List all lines of the data containing the word "moved".

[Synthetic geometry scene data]
BEGIN

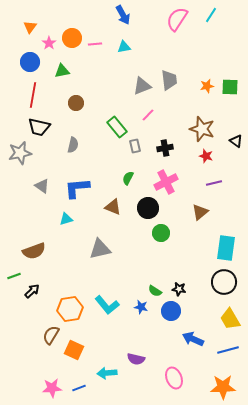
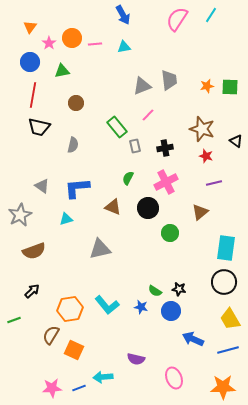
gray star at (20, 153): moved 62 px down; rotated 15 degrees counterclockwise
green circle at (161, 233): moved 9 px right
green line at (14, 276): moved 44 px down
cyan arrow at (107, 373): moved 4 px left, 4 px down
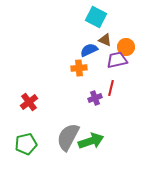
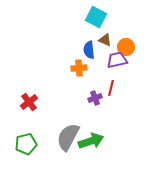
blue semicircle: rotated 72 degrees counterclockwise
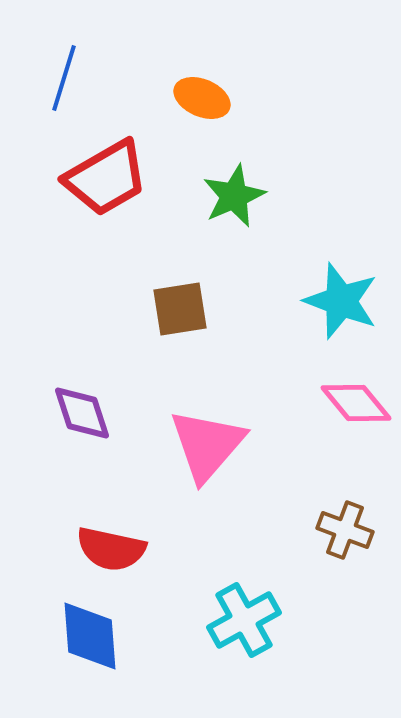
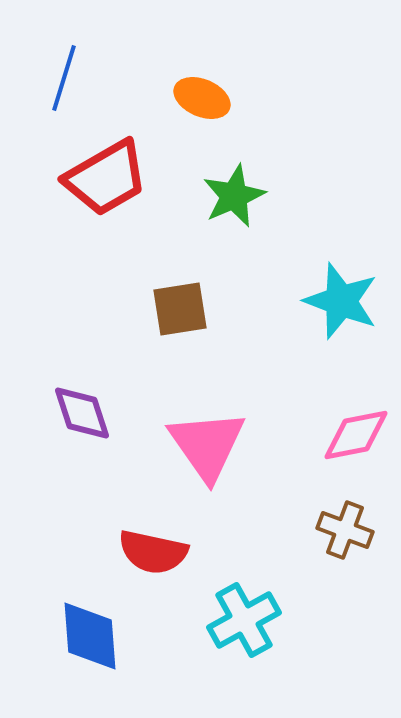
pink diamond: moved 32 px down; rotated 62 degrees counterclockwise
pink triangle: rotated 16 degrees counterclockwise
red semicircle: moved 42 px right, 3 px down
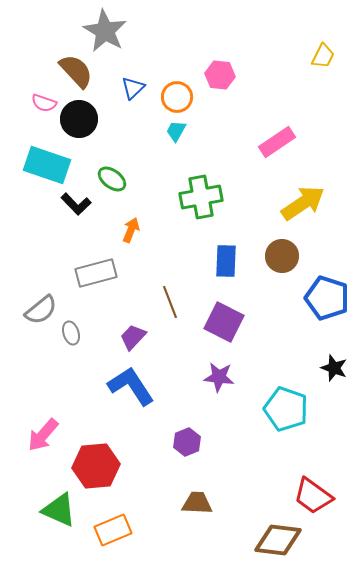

END

RESULT FOR THIS TASK →
gray star at (20, 153): moved 62 px down; rotated 15 degrees counterclockwise
green circle at (161, 233): moved 9 px right
green line at (14, 276): moved 44 px down
cyan arrow at (107, 373): moved 4 px left, 4 px down
pink diamond: moved 32 px down; rotated 62 degrees counterclockwise
red semicircle: moved 42 px right, 3 px down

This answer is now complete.